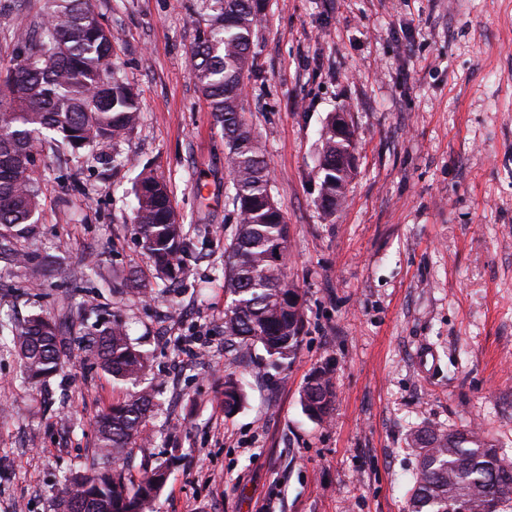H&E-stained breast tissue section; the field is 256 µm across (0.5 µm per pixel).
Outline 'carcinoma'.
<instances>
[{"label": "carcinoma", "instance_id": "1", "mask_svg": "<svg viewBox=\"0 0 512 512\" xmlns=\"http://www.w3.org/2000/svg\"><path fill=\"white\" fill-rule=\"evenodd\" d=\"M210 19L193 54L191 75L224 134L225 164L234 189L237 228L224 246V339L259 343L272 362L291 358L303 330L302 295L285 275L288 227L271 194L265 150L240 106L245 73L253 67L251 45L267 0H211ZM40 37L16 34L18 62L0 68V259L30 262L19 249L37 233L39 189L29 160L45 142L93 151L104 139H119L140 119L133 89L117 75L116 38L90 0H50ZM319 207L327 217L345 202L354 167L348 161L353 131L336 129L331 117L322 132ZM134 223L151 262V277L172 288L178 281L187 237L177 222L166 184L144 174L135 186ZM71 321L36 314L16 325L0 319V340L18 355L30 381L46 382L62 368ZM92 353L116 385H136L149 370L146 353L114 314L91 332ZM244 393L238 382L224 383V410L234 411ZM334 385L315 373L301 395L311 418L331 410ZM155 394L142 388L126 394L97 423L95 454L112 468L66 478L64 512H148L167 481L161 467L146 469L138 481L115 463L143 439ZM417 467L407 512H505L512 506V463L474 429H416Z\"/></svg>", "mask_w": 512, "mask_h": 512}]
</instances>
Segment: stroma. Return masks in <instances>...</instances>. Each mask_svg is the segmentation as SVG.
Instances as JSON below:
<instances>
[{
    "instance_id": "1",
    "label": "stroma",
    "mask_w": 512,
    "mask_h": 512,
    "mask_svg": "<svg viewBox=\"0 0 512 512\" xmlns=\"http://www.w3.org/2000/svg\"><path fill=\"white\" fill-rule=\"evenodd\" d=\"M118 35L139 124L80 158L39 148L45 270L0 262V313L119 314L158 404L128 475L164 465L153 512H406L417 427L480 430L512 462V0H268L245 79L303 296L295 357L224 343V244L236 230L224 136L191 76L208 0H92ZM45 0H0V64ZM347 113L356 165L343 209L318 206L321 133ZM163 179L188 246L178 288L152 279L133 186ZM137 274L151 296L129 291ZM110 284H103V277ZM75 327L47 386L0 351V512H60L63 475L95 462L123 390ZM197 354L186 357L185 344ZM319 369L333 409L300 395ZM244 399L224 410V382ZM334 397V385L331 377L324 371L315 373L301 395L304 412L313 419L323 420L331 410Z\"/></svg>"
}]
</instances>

_ _ _

## Given request
For each line in the data above that contains the string "stroma", extract the line.

## Task response
Segment: stroma. Return masks in <instances>...</instances>. Each mask_svg is the segmentation as SVG.
    "label": "stroma",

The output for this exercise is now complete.